START DATA SHOWN

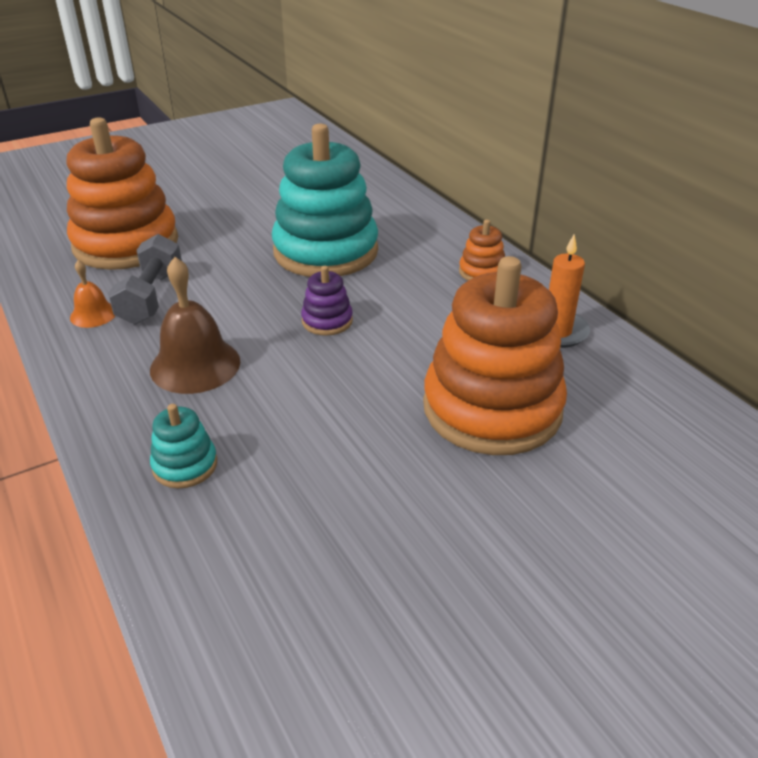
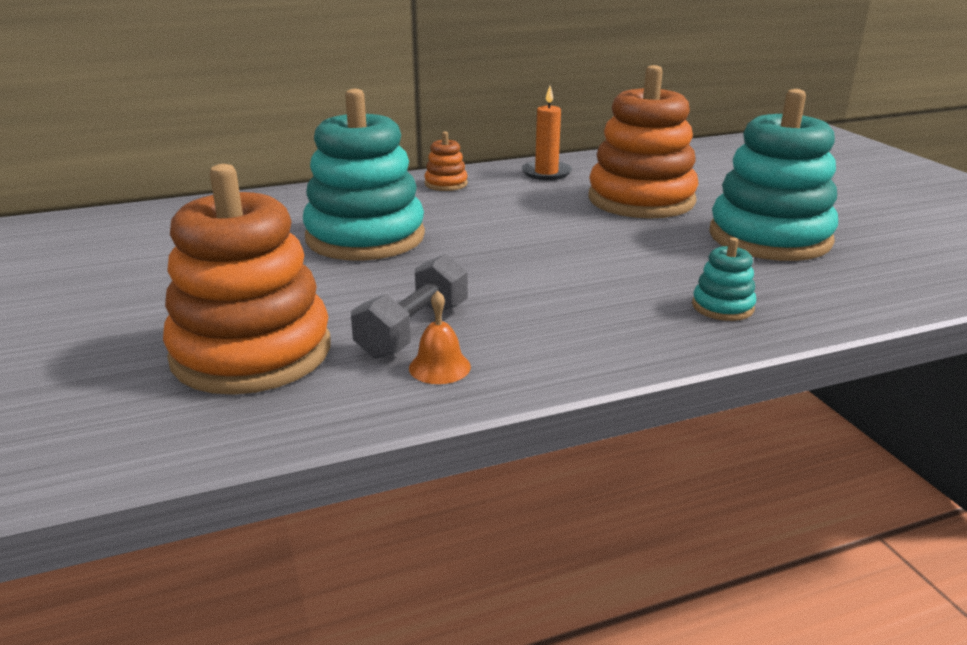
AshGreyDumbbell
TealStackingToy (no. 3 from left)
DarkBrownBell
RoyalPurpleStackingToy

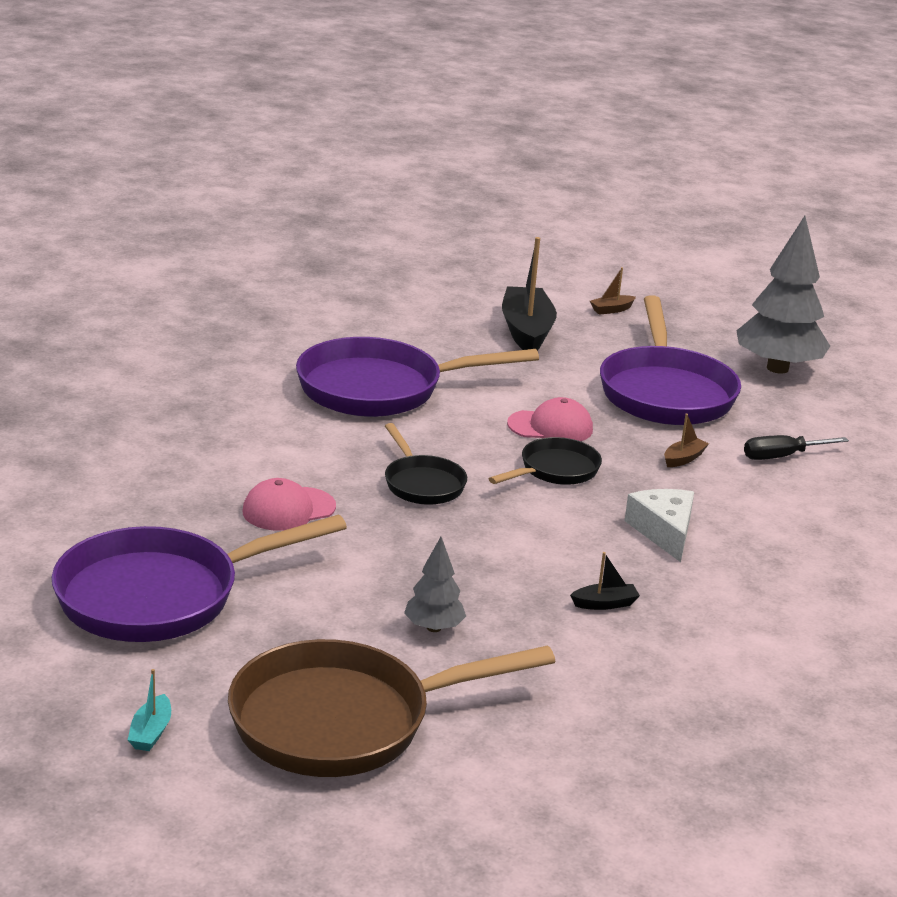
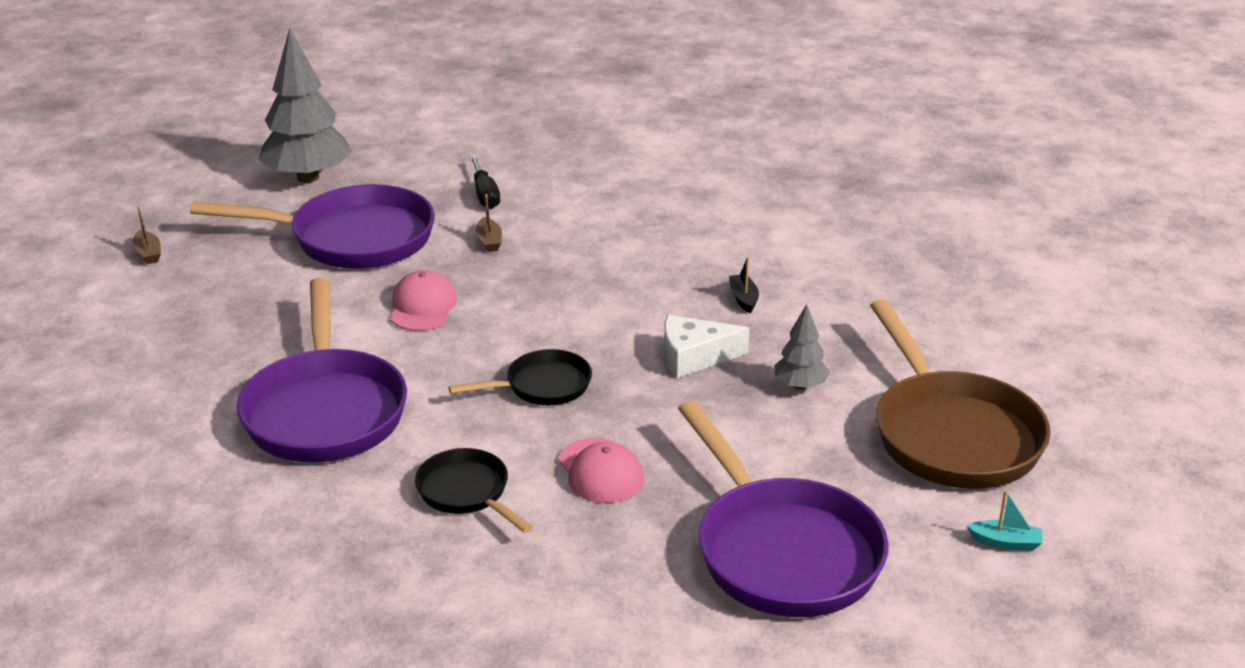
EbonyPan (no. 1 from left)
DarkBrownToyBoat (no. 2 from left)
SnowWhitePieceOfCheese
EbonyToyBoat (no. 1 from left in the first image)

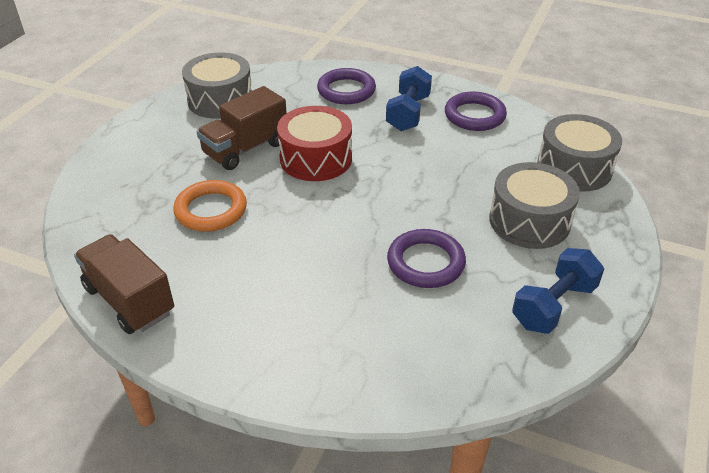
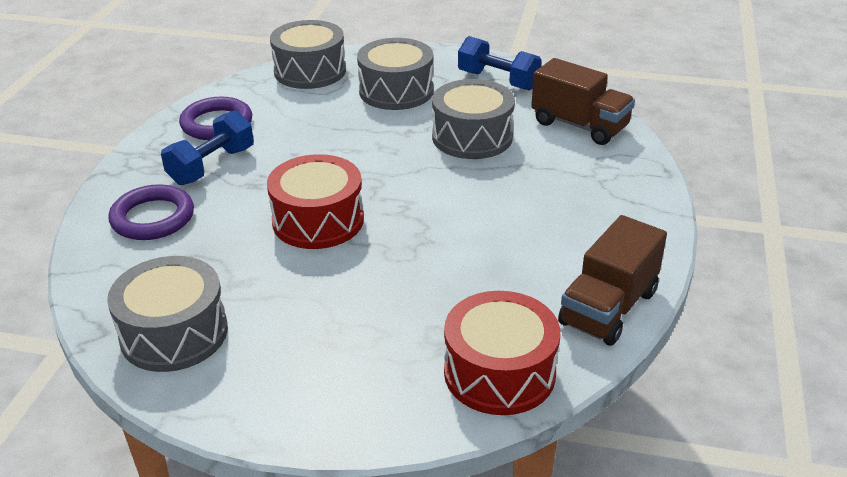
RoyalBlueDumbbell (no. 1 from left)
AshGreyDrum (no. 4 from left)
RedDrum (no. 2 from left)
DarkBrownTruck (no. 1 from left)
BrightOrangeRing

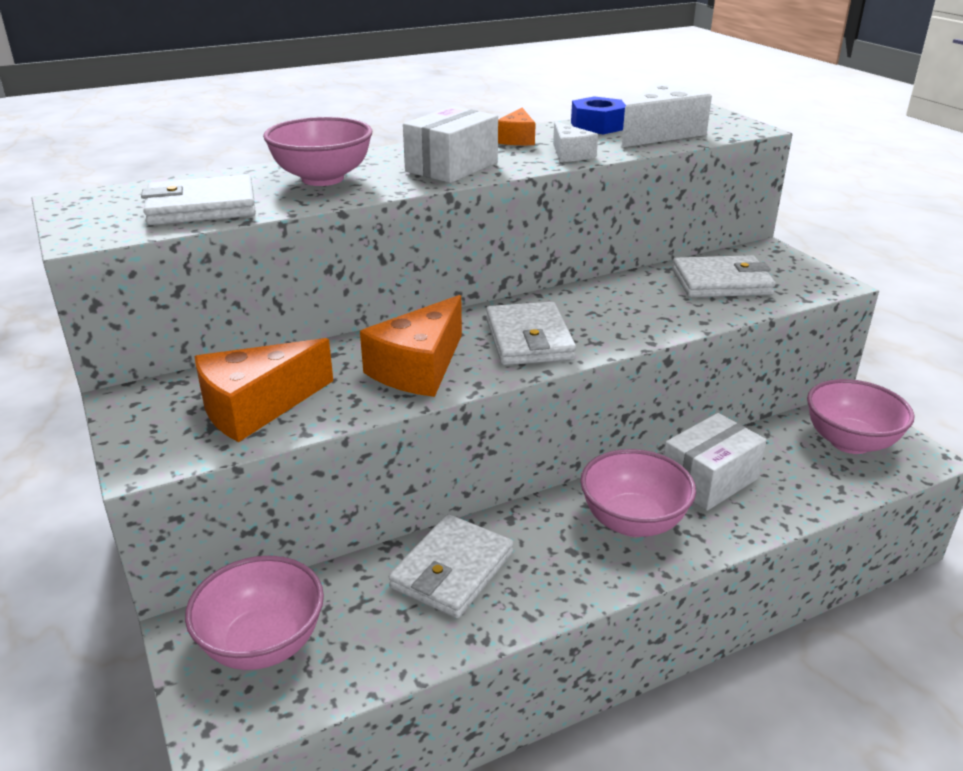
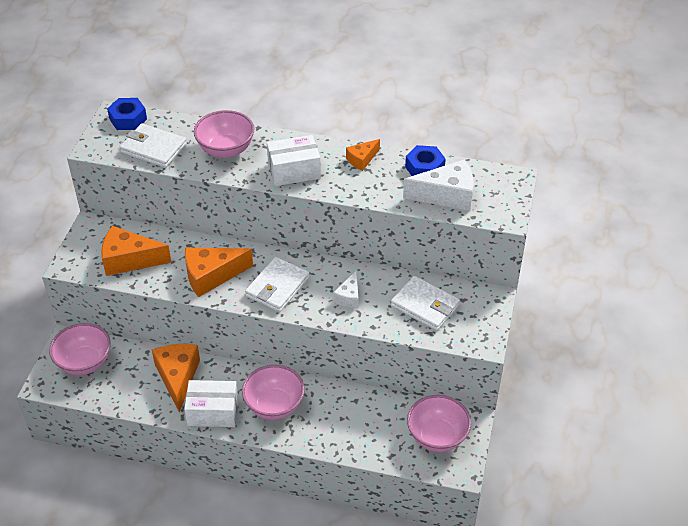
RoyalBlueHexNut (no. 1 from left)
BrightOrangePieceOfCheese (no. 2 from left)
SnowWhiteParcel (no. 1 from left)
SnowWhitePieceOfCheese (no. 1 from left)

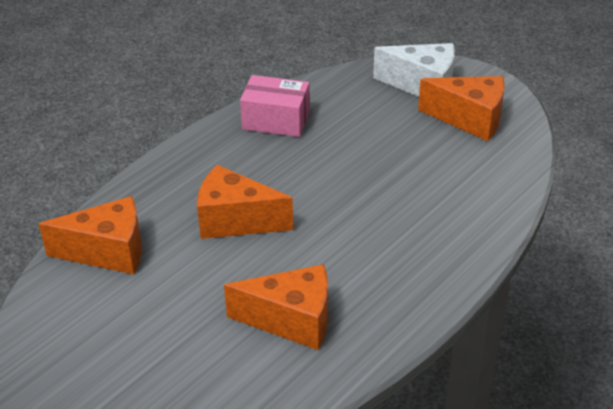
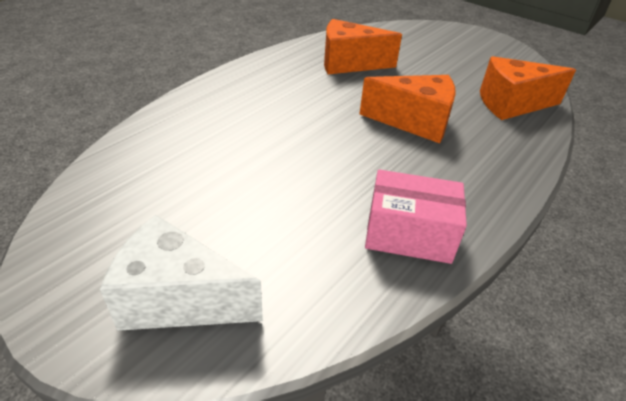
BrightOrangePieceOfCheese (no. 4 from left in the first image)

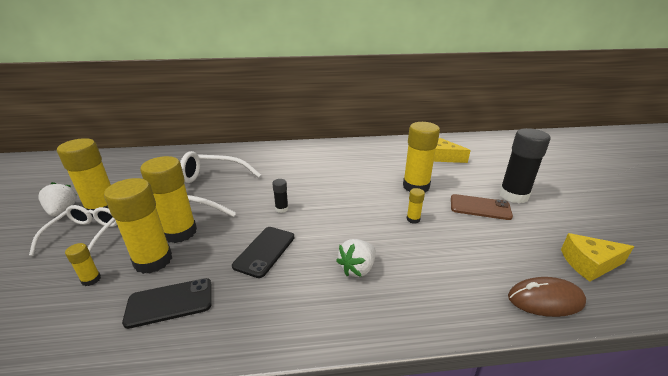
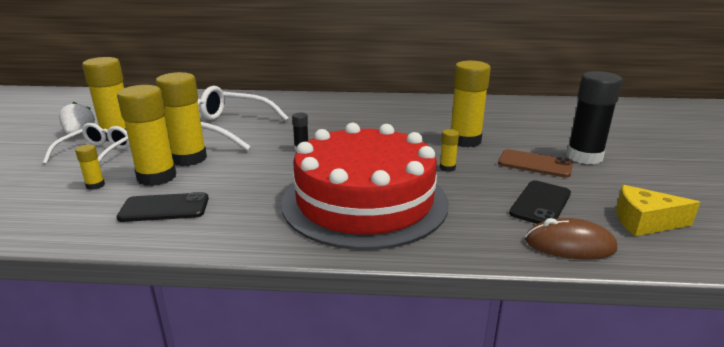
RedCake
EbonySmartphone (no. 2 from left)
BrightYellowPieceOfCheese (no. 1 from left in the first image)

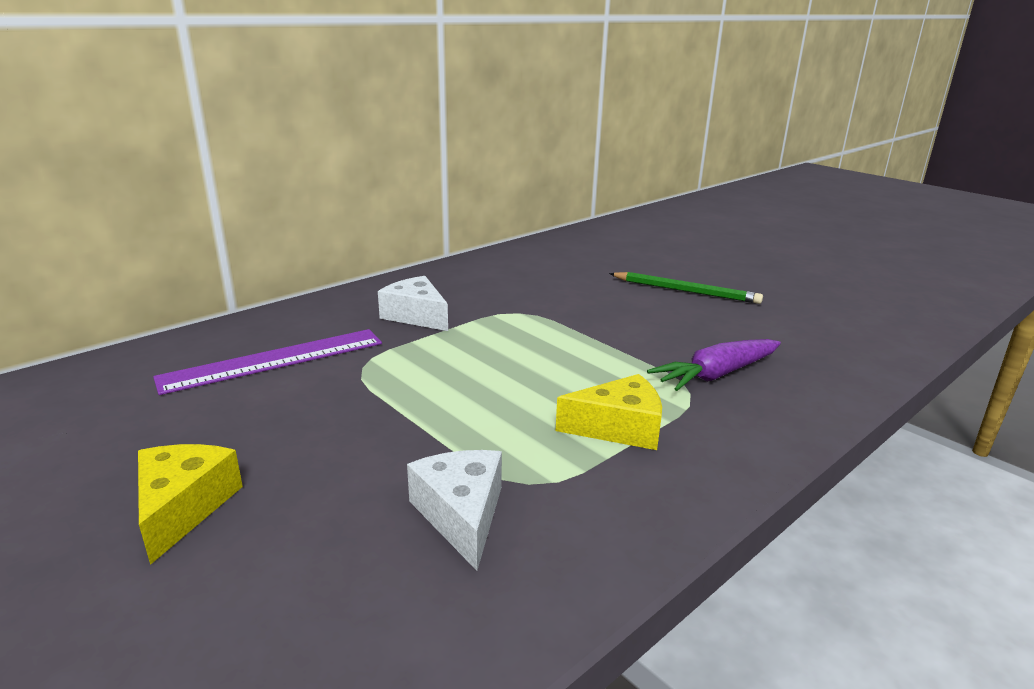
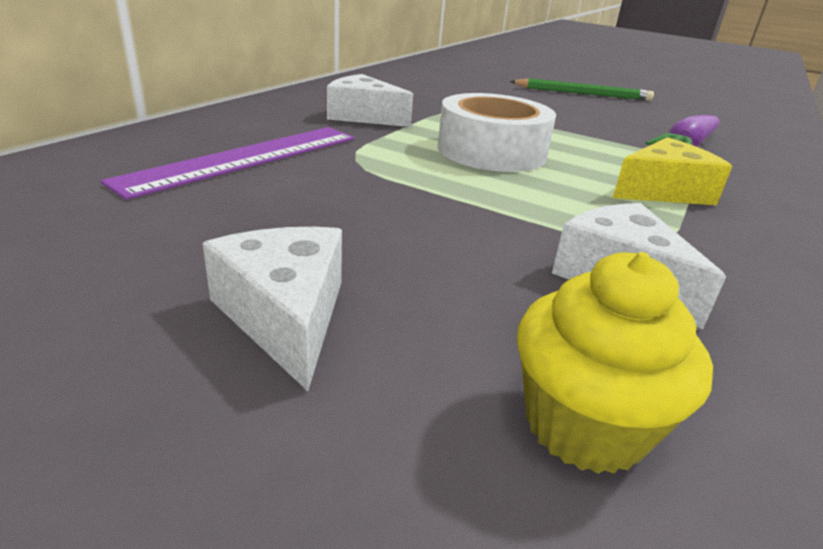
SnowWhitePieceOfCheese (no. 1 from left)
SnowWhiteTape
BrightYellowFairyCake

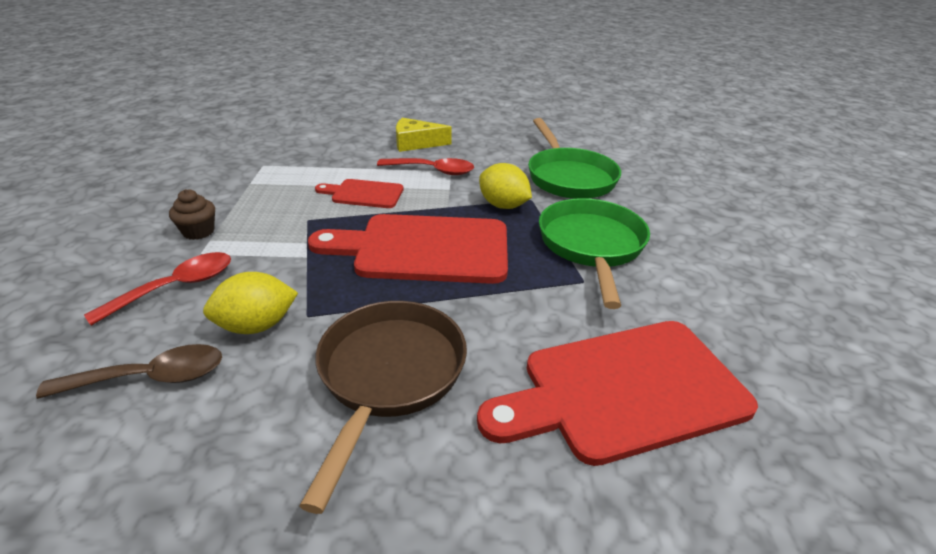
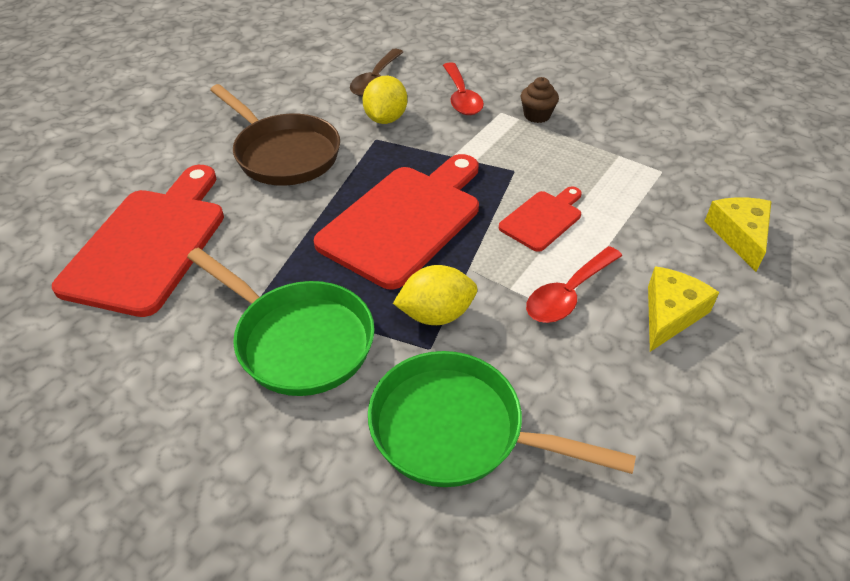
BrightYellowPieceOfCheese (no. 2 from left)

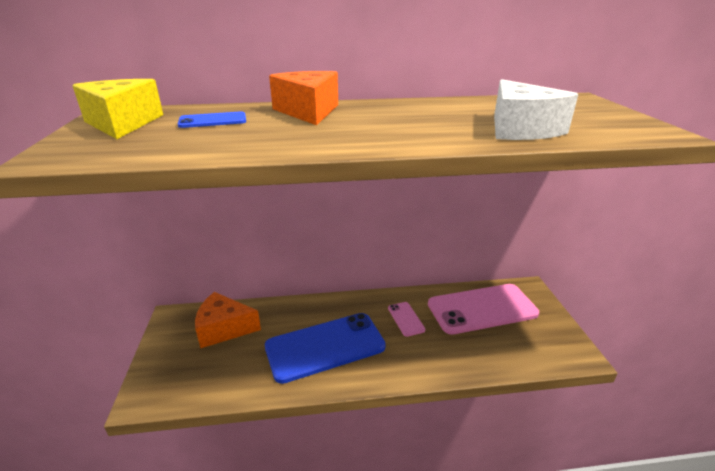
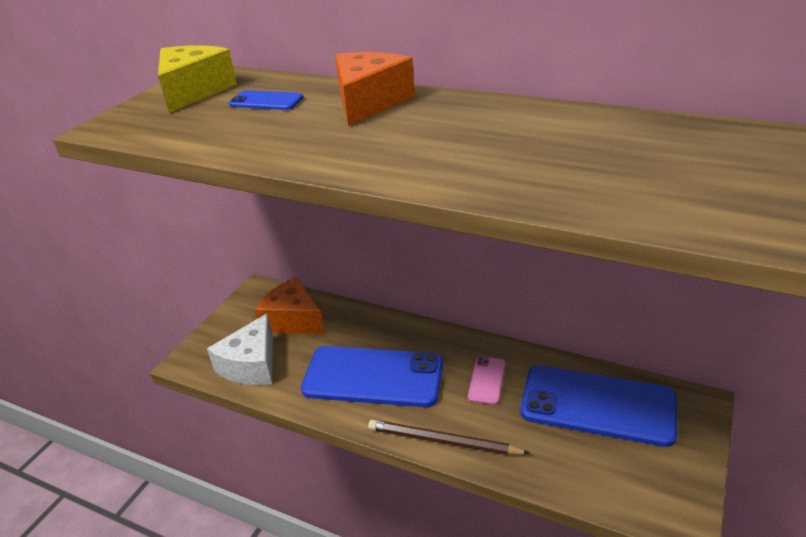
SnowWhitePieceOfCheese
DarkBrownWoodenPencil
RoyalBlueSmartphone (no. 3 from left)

END DATA SHOWN

■ DIRECTIONS FOR THIS TASK ■
Apart from the pictures, which are to be omitted, every record must be transcribed exactly.

■ OUTPUT BELOW ■
AshGreyDumbbell
TealStackingToy (no. 3 from left)
DarkBrownBell
RoyalPurpleStackingToy

EbonyPan (no. 1 from left)
DarkBrownToyBoat (no. 2 from left)
SnowWhitePieceOfCheese
EbonyToyBoat (no. 1 from left in the first image)

RoyalBlueDumbbell (no. 1 from left)
AshGreyDrum (no. 4 from left)
RedDrum (no. 2 from left)
DarkBrownTruck (no. 1 from left)
BrightOrangeRing

RoyalBlueHexNut (no. 1 from left)
BrightOrangePieceOfCheese (no. 2 from left)
SnowWhiteParcel (no. 1 from left)
SnowWhitePieceOfCheese (no. 1 from left)

BrightOrangePieceOfCheese (no. 4 from left in the first image)

RedCake
EbonySmartphone (no. 2 from left)
BrightYellowPieceOfCheese (no. 1 from left in the first image)

SnowWhitePieceOfCheese (no. 1 from left)
SnowWhiteTape
BrightYellowFairyCake

BrightYellowPieceOfCheese (no. 2 from left)

SnowWhitePieceOfCheese
DarkBrownWoodenPencil
RoyalBlueSmartphone (no. 3 from left)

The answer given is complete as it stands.